§ **WORK ORDER**: Where the material below has a line containing "green brick F4", start repeating exactly, and keep going through the line containing "cyan brick G5:H7 level 1 -> none", with no other lines.

§ **DATA FOR THIS TASK**:
####################

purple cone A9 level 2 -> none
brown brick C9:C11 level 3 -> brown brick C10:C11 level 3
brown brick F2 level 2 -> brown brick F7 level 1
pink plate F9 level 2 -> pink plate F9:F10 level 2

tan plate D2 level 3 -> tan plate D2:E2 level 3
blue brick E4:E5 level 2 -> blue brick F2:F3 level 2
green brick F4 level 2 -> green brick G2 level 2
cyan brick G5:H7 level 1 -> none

####################

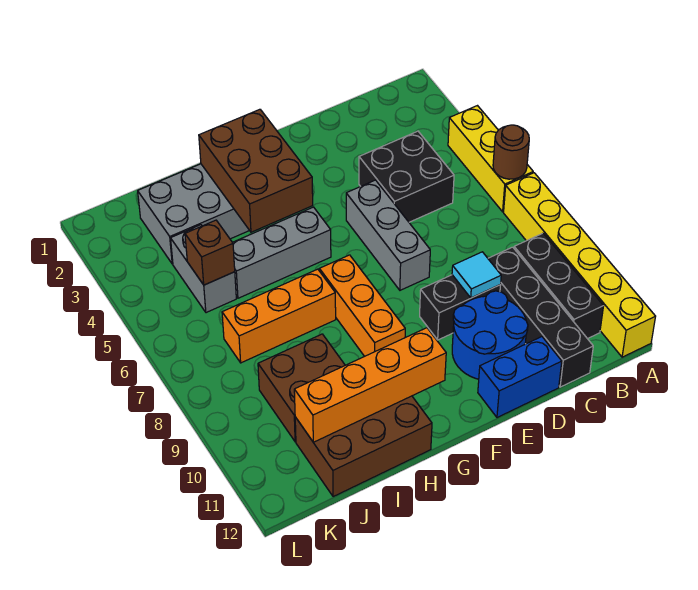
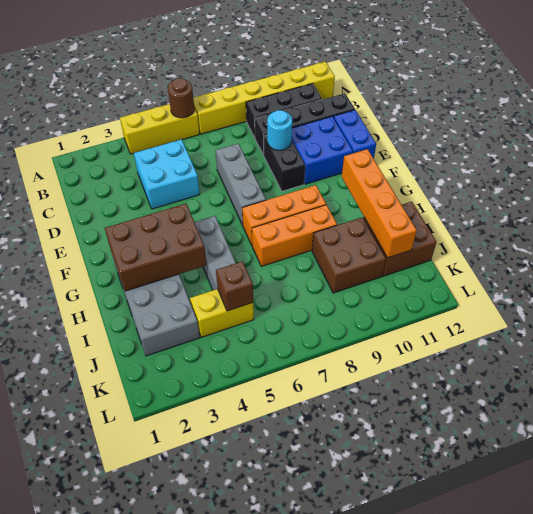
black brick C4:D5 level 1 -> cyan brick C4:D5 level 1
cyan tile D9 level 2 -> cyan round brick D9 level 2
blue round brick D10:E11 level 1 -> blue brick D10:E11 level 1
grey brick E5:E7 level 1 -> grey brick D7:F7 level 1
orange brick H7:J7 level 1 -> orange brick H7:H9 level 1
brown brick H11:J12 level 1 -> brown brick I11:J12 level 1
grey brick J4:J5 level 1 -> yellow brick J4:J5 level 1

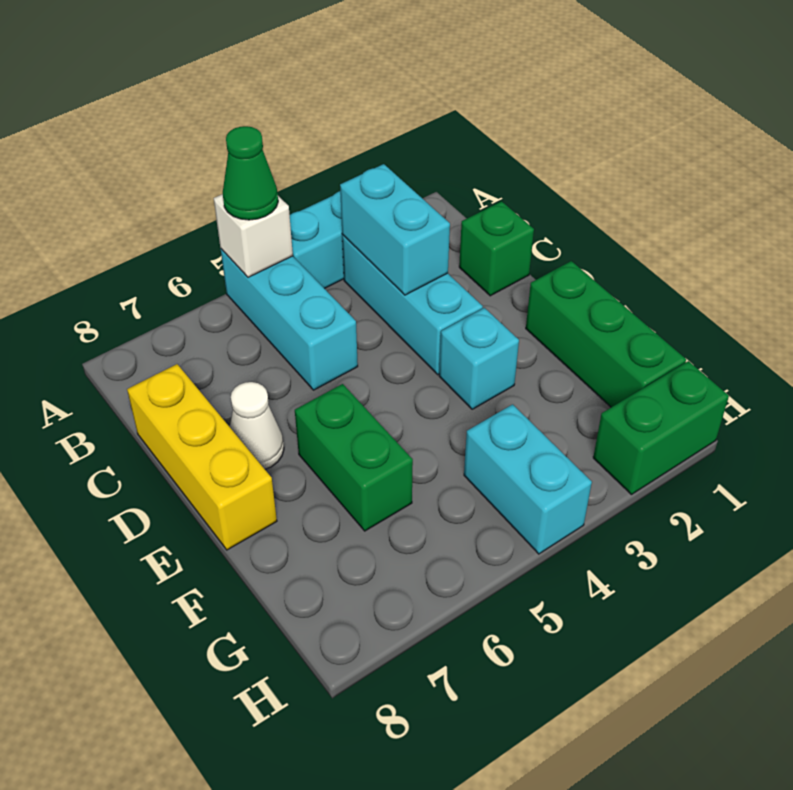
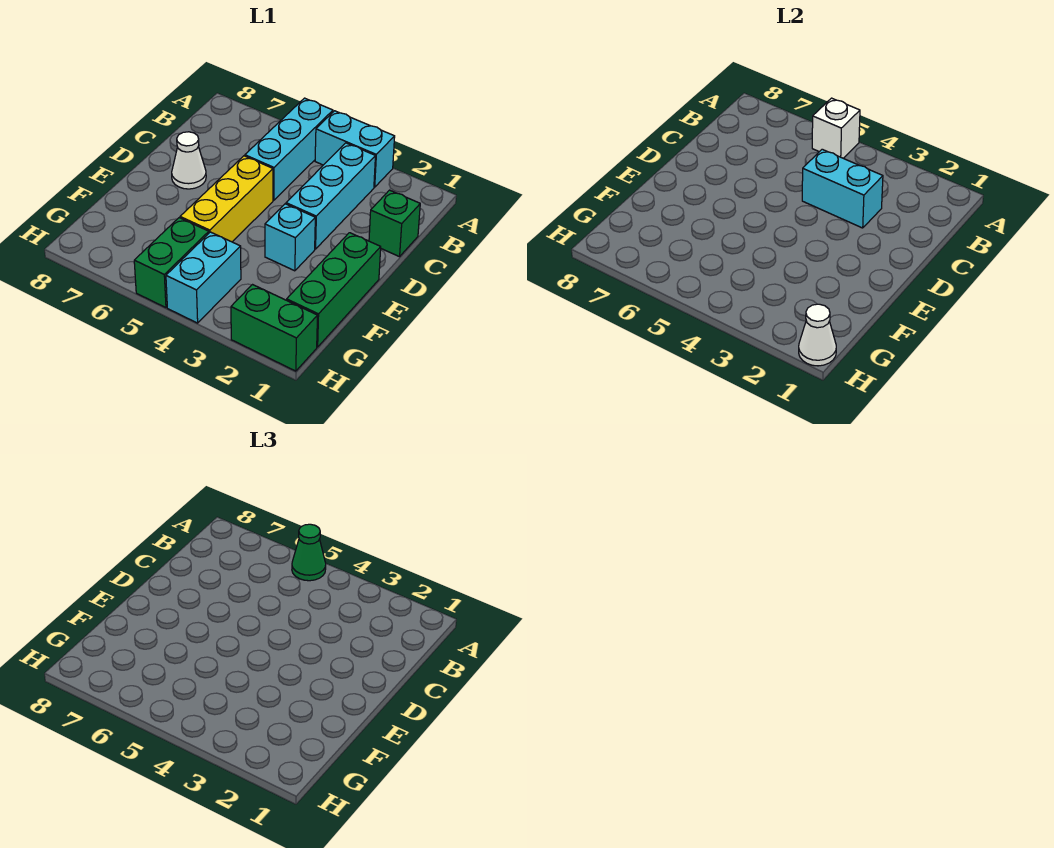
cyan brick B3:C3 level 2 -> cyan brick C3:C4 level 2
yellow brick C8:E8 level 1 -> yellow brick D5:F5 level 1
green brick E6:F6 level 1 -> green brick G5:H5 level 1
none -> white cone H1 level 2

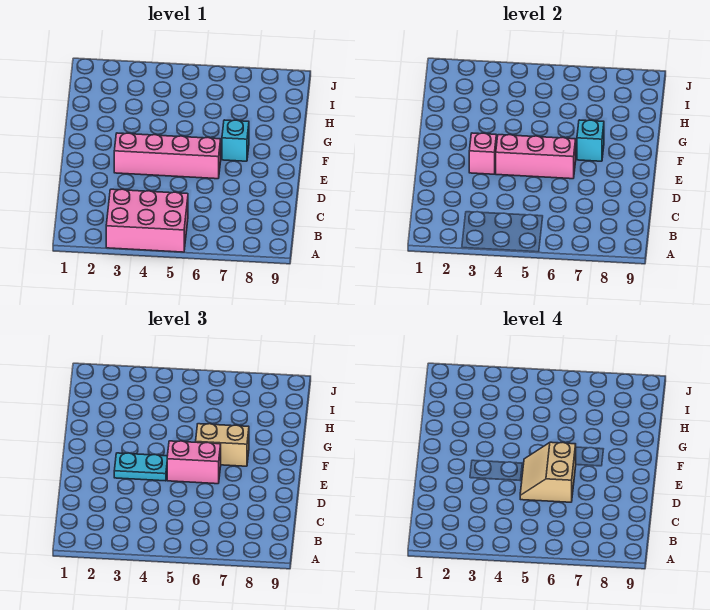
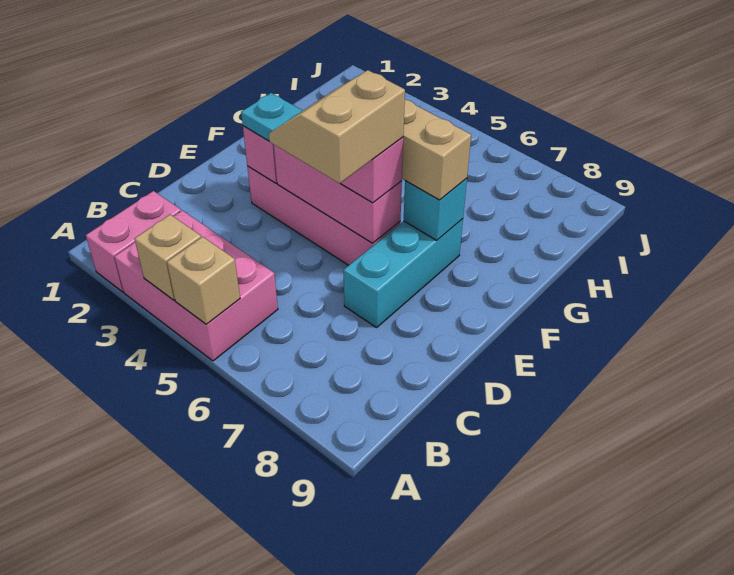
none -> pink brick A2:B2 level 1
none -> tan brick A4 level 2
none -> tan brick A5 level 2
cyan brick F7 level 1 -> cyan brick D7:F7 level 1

####################

§ **ANSWER TO THIS EXERCISE**:
green brick F4 level 2 -> green brick G2 level 2
cyan brick G5:H7 level 1 -> none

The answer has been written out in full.